Extracted data entries:
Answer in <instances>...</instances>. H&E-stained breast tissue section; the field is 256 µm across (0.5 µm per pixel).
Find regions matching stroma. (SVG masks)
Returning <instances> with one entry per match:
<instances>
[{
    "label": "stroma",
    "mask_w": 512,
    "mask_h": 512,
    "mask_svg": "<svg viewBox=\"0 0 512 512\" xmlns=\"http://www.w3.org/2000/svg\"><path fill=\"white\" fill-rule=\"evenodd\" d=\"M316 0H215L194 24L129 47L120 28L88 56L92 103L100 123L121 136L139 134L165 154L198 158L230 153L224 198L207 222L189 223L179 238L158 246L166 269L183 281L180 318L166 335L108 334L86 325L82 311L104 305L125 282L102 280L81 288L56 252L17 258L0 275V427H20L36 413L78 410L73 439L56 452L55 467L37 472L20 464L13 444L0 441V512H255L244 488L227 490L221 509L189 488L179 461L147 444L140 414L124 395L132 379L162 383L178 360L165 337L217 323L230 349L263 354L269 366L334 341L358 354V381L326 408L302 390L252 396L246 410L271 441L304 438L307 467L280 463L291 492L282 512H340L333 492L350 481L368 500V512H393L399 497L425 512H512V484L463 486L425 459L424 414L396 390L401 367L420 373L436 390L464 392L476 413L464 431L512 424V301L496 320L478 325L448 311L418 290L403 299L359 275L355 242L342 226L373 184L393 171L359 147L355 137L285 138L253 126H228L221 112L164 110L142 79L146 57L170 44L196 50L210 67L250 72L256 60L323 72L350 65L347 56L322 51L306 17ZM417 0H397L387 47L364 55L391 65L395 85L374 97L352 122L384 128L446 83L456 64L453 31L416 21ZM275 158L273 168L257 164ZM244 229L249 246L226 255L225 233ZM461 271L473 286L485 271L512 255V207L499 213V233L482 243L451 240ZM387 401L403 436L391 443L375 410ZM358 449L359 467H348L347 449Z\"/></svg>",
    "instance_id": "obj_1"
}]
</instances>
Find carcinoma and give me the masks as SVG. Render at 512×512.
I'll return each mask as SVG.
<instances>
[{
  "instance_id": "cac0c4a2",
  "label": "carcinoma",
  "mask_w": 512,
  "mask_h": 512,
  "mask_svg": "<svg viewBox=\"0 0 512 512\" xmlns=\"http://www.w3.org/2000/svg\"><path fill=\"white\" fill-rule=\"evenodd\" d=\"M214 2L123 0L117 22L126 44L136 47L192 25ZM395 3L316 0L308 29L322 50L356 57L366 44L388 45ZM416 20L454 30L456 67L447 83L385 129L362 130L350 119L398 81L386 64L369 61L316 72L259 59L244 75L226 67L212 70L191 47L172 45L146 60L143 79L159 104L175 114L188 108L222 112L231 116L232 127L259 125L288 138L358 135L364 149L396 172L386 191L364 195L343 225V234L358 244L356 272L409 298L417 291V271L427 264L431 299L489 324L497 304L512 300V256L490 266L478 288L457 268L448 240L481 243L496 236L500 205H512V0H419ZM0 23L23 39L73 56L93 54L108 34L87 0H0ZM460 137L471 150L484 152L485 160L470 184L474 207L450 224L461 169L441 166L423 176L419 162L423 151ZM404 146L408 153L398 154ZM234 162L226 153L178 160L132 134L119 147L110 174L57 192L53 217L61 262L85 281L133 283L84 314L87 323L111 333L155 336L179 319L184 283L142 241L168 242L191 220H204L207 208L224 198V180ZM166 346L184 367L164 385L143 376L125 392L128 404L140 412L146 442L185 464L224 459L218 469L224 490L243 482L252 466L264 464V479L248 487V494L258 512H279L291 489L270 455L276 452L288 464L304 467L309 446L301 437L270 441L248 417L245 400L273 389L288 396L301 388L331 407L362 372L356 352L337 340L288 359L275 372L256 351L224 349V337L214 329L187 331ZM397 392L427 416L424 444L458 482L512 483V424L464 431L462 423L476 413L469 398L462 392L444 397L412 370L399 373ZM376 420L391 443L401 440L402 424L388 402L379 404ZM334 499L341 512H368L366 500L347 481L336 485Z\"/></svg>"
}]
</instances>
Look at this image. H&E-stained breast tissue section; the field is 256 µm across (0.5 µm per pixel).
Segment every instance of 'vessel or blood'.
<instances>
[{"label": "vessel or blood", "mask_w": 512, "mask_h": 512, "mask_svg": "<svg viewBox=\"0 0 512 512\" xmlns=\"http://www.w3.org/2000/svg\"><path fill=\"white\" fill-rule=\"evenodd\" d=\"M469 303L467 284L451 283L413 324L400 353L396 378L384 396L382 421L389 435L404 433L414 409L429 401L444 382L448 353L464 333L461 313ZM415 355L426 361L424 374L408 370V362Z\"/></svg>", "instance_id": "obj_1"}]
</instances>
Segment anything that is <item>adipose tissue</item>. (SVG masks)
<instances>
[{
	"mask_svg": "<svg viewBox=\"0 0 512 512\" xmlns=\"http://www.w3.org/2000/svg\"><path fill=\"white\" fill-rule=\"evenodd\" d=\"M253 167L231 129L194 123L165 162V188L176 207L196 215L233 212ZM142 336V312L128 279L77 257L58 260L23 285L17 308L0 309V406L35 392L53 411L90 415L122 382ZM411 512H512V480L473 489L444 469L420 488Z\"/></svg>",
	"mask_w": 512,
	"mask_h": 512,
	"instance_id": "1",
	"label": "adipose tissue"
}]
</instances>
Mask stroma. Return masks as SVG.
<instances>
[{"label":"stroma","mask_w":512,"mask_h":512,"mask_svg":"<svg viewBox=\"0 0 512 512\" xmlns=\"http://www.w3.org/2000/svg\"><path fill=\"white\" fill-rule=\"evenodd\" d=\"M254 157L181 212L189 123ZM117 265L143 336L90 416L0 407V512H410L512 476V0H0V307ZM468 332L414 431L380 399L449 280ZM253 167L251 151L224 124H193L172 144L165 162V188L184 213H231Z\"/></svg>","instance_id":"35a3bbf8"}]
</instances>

> [What is needed] Repeat the entries shown above, every one, word for word.

> [Answer to the problem]
Answer in <instances>...</instances>. H&E-stained breast tissue section; the field is 256 µm across (0.5 µm per pixel).
Find regions matching stroma. (SVG masks)
Returning <instances> with one entry per match:
<instances>
[{
    "label": "stroma",
    "mask_w": 512,
    "mask_h": 512,
    "mask_svg": "<svg viewBox=\"0 0 512 512\" xmlns=\"http://www.w3.org/2000/svg\"><path fill=\"white\" fill-rule=\"evenodd\" d=\"M316 0H215L194 24L129 47L120 28L88 56L92 103L100 123L121 136L139 134L165 154L198 158L230 153L224 198L207 222L189 223L179 238L158 246L166 269L183 281L180 318L166 335L108 334L86 325L82 311L104 305L125 282L102 280L81 288L56 252L17 258L0 275V427H20L36 413L78 410L73 439L56 452L55 467L37 472L20 464L13 444L0 441V512H255L244 488L227 490L221 509L189 488L179 461L147 444L140 414L124 395L132 379L162 383L178 360L165 337L217 323L230 349L263 354L269 366L334 341L358 354V381L326 408L302 390L252 396L246 410L271 441L304 438L307 467L280 463L291 492L282 512H340L333 492L350 481L368 500V512H393L399 497L425 512H512V484L463 486L425 459L424 414L396 390L401 367L420 373L436 390L464 392L476 413L464 431L512 424V301L496 320L478 325L448 311L418 290L403 299L359 275L355 242L342 226L373 184L393 171L359 147L355 137L285 138L253 126H228L221 112L164 110L142 79L146 57L170 44L196 50L210 67L250 72L256 60L323 72L350 65L347 56L322 51L306 17ZM417 0H397L387 47L364 55L391 65L395 85L374 97L352 122L384 128L446 83L456 64L453 31L416 21ZM275 158L273 168L257 164ZM244 229L249 246L226 255L225 233ZM461 271L473 286L485 271L512 255V207L499 213V233L482 243L451 240ZM387 401L403 436L391 443L375 410ZM358 449L359 467H348L347 449Z\"/></svg>",
    "instance_id": "obj_1"
}]
</instances>
Find carcinoma and give me the masks as SVG. Render at 512×512.
I'll return each mask as SVG.
<instances>
[{
  "instance_id": "cac0c4a2",
  "label": "carcinoma",
  "mask_w": 512,
  "mask_h": 512,
  "mask_svg": "<svg viewBox=\"0 0 512 512\" xmlns=\"http://www.w3.org/2000/svg\"><path fill=\"white\" fill-rule=\"evenodd\" d=\"M214 2L123 0L117 22L126 44L136 47L192 25ZM395 3L316 0L308 29L322 50L356 57L366 44L388 45ZM416 20L454 30L456 67L447 83L385 129L362 130L350 119L398 81L386 64L369 61L316 72L259 59L244 75L226 67L212 70L191 47L172 45L146 60L143 79L159 104L175 114L188 108L222 112L231 116L232 127L259 125L288 138L358 135L364 149L396 172L386 191L364 195L343 225V234L358 244L356 272L409 298L417 291V271L427 264L431 299L489 324L497 304L512 300V256L490 266L478 288L457 268L448 240L481 243L496 236L500 205H512V0H419ZM0 23L23 39L73 56L93 54L108 34L87 0H0ZM460 137L471 150L484 152L485 160L470 184L474 207L450 224L461 169L441 166L423 176L419 162L423 151ZM404 146L408 153L398 154ZM234 162L226 153L178 160L132 134L119 147L110 174L57 192L53 217L61 262L85 281L133 283L84 314L87 323L111 333L155 336L179 319L184 283L142 241L168 242L191 220H204L207 208L224 198V180ZM166 346L184 367L164 385L143 376L125 392L128 404L140 412L146 442L185 464L224 459L218 469L224 490L243 482L252 466L264 464V479L248 487V494L258 512H279L291 489L270 455L276 452L288 464L304 467L309 446L301 437L270 441L248 417L245 400L273 389L288 396L301 388L331 407L362 372L356 352L337 340L288 359L275 372L256 351L224 349V337L214 329L187 331ZM397 392L427 416L424 444L458 482L512 483V424L464 431L462 423L476 413L469 398L462 392L444 397L412 370L399 373ZM376 420L391 443L401 440L402 424L388 402L379 404ZM334 499L341 512H368L366 500L347 481L336 485Z\"/></svg>"
}]
</instances>
Look at this image. H&E-stained breast tissue section; the field is 256 µm across (0.5 µm per pixel).
Segment every instance of 'vessel or blood'.
<instances>
[{"label": "vessel or blood", "mask_w": 512, "mask_h": 512, "mask_svg": "<svg viewBox=\"0 0 512 512\" xmlns=\"http://www.w3.org/2000/svg\"><path fill=\"white\" fill-rule=\"evenodd\" d=\"M469 303L467 284L451 283L413 324L400 353L396 378L384 396L382 421L389 435L404 433L414 409L429 401L444 382L448 353L464 333L461 313ZM415 355L426 361L424 374L408 370V362Z\"/></svg>", "instance_id": "obj_1"}]
</instances>
Segment anything that is <item>adipose tissue</item>. (SVG masks)
<instances>
[{
	"mask_svg": "<svg viewBox=\"0 0 512 512\" xmlns=\"http://www.w3.org/2000/svg\"><path fill=\"white\" fill-rule=\"evenodd\" d=\"M253 167L231 129L194 123L165 162V188L176 207L196 215L233 212ZM142 336V312L128 279L77 257L58 260L23 285L17 308L0 309V406L35 392L53 411L90 415L122 382ZM411 512H512V480L473 489L444 469L420 488Z\"/></svg>",
	"mask_w": 512,
	"mask_h": 512,
	"instance_id": "1",
	"label": "adipose tissue"
}]
</instances>
Mask stroma. Return masks as SVG.
<instances>
[{"label":"stroma","mask_w":512,"mask_h":512,"mask_svg":"<svg viewBox=\"0 0 512 512\" xmlns=\"http://www.w3.org/2000/svg\"><path fill=\"white\" fill-rule=\"evenodd\" d=\"M254 157L181 212L189 123ZM117 265L143 336L90 416L0 407V512H410L512 476V0H0V307ZM468 332L414 431L380 399L449 280ZM253 167L251 151L224 124H193L172 144L165 162V188L184 213H231Z\"/></svg>","instance_id":"35a3bbf8"}]
</instances>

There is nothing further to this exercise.